-- Exercise goal --
Copy out each line below verbatim, skipping any picture.

-- Records for this exercise --
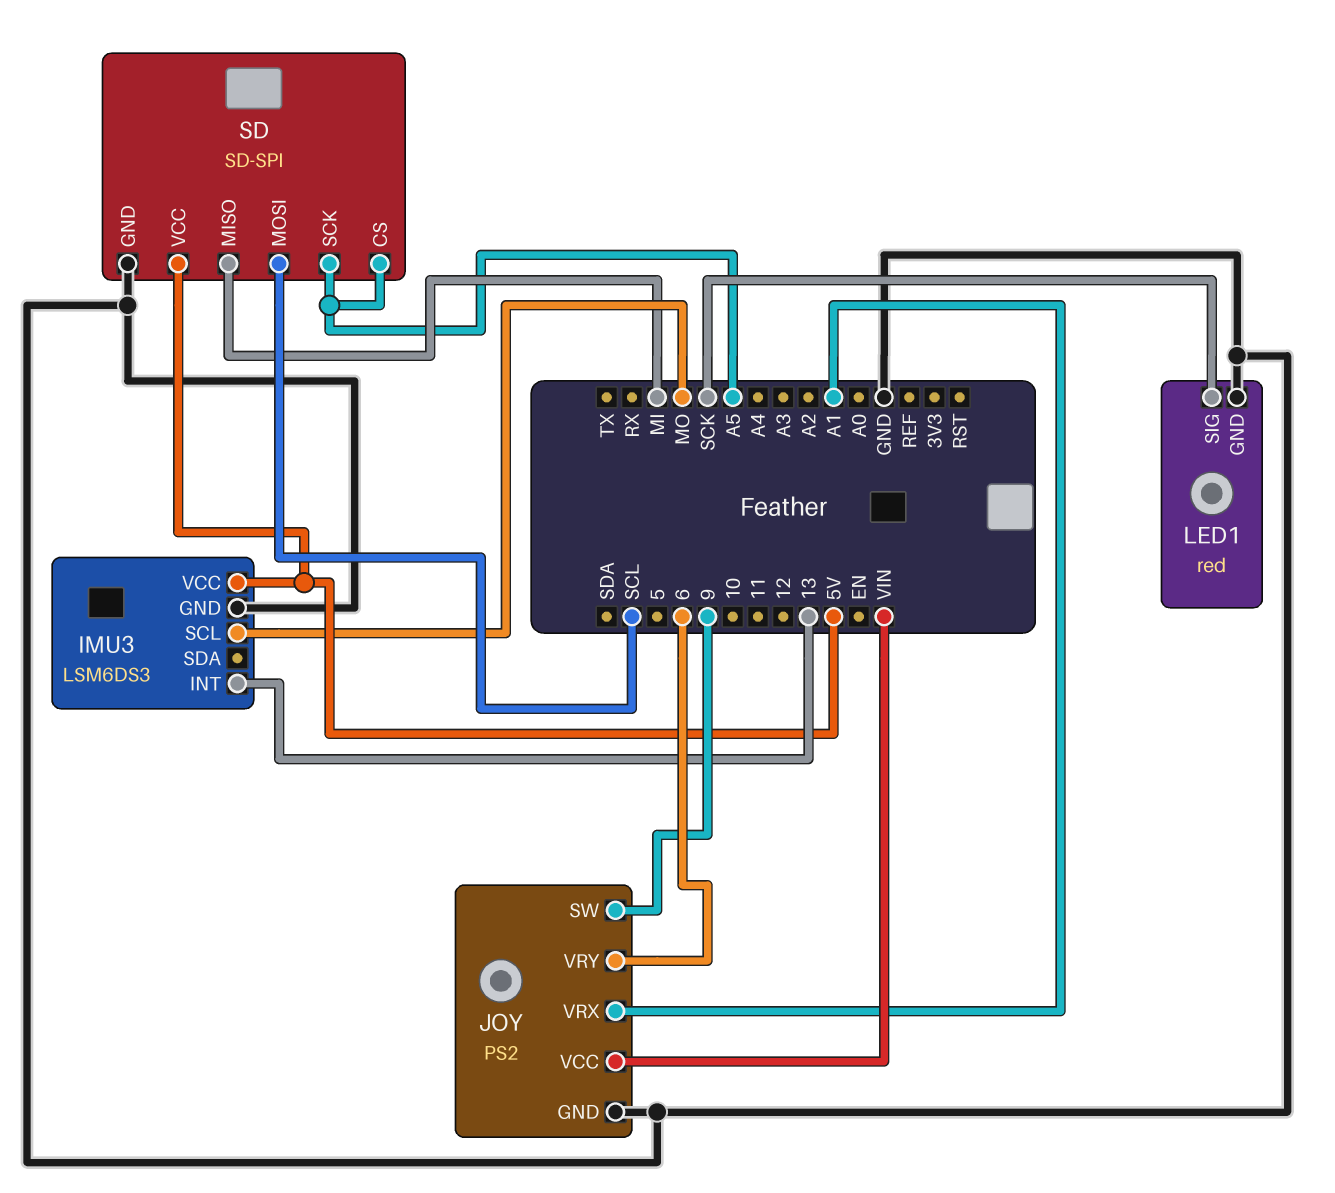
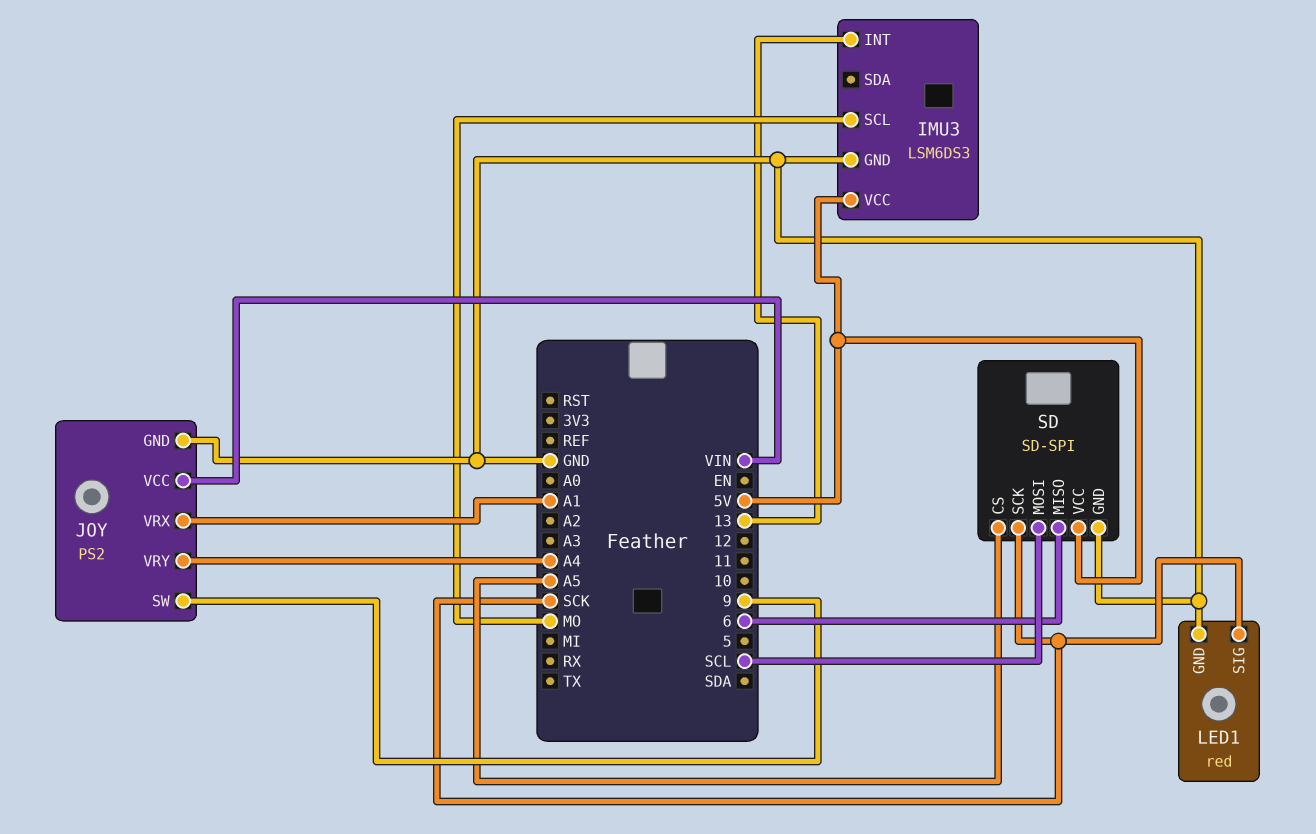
JOY pin VRY: 6 -> A4
SD pin MISO: MI -> 6
SD pin SCK: A5 -> SCK

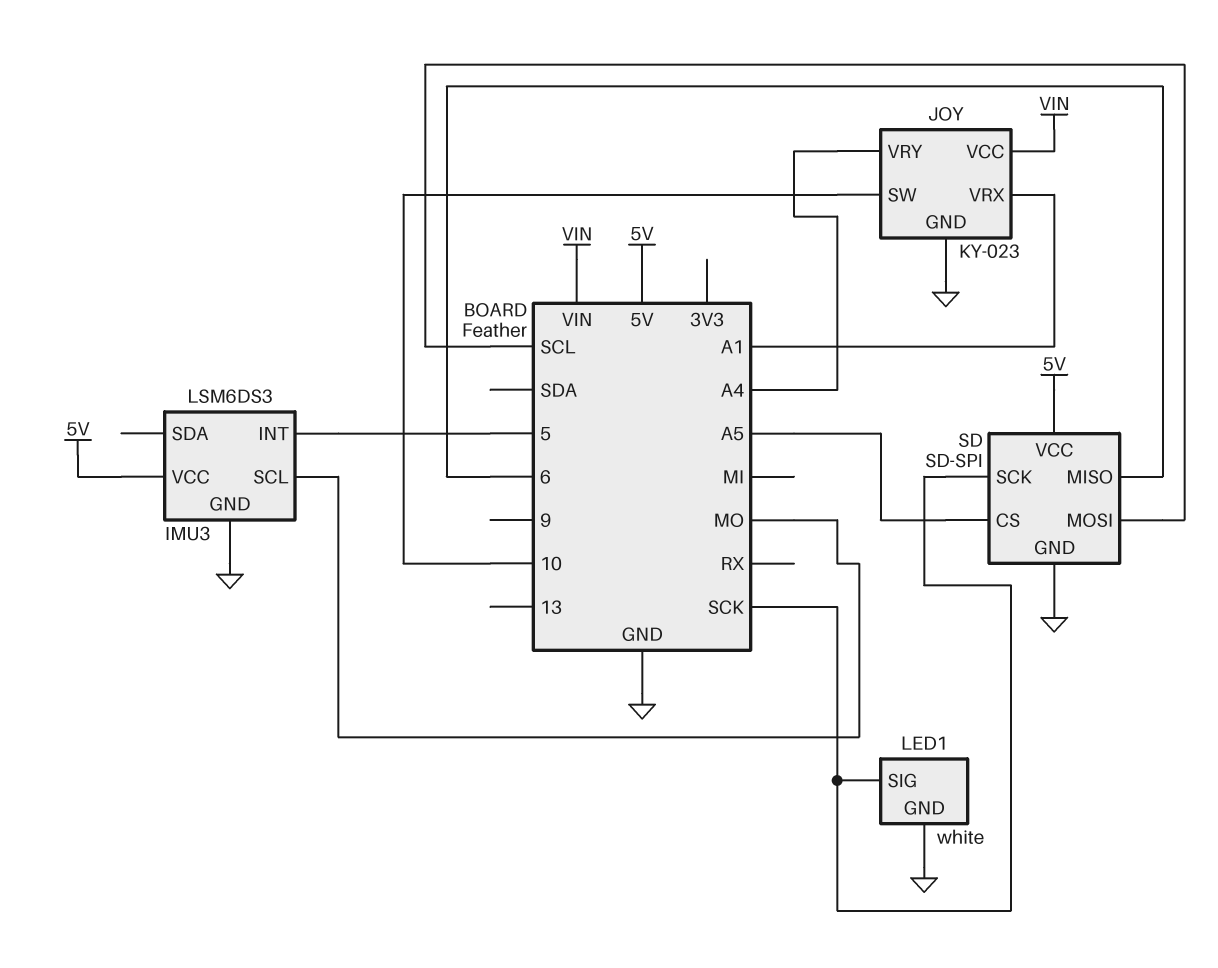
IMU3 pin INT: 13 -> 5
JOY: PS2 -> KY-023
JOY pin SW: 9 -> 10
LED1: red -> white

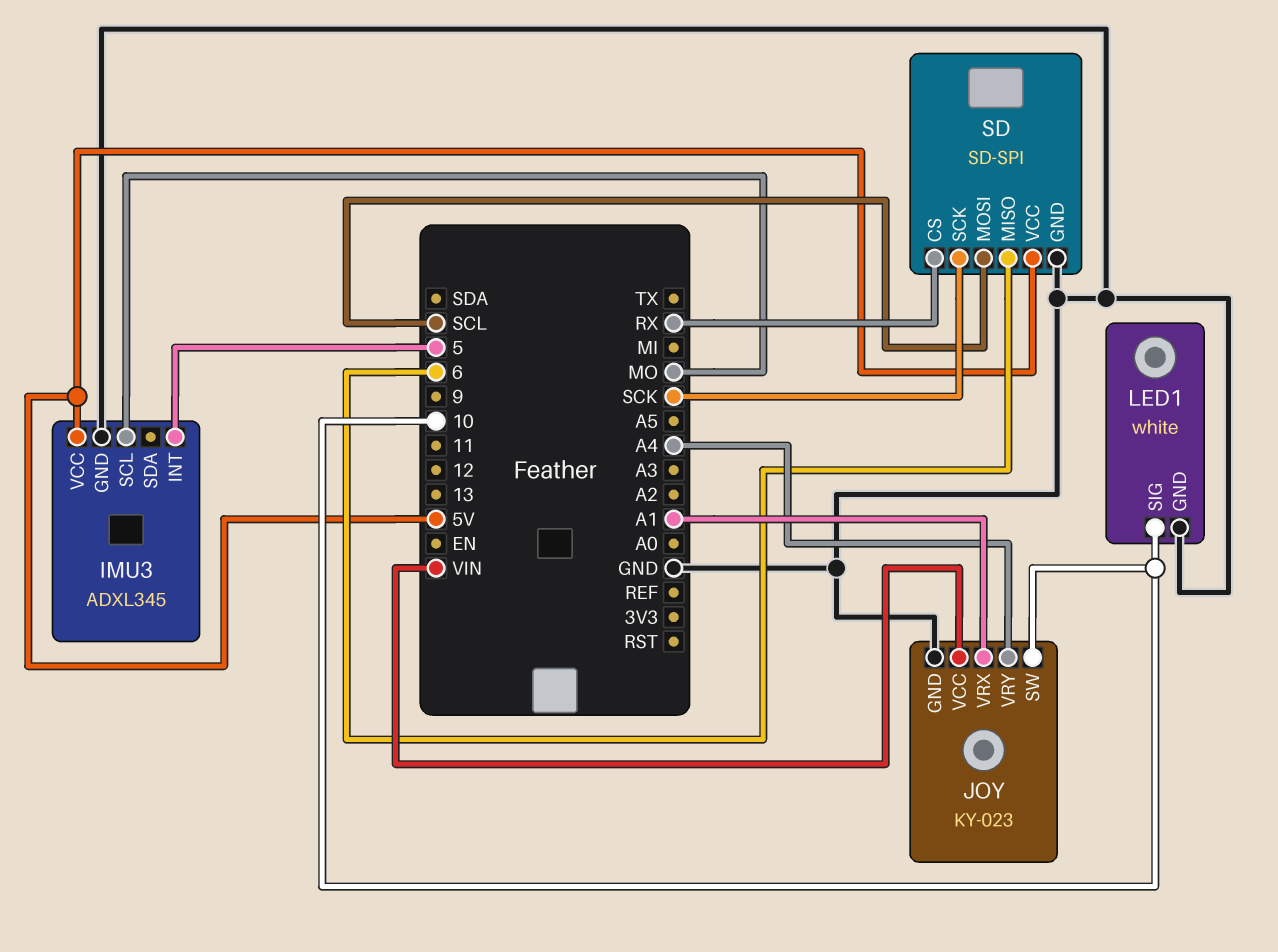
IMU3: LSM6DS3 -> ADXL345
LED1 pin SIG: SCK -> 10
SD pin CS: A5 -> RX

-- Expected answer --
JOY pin VRY: 6 -> A4
SD pin MISO: MI -> 6
SD pin SCK: A5 -> SCK

IMU3 pin INT: 13 -> 5
JOY: PS2 -> KY-023
JOY pin SW: 9 -> 10
LED1: red -> white

IMU3: LSM6DS3 -> ADXL345
LED1 pin SIG: SCK -> 10
SD pin CS: A5 -> RX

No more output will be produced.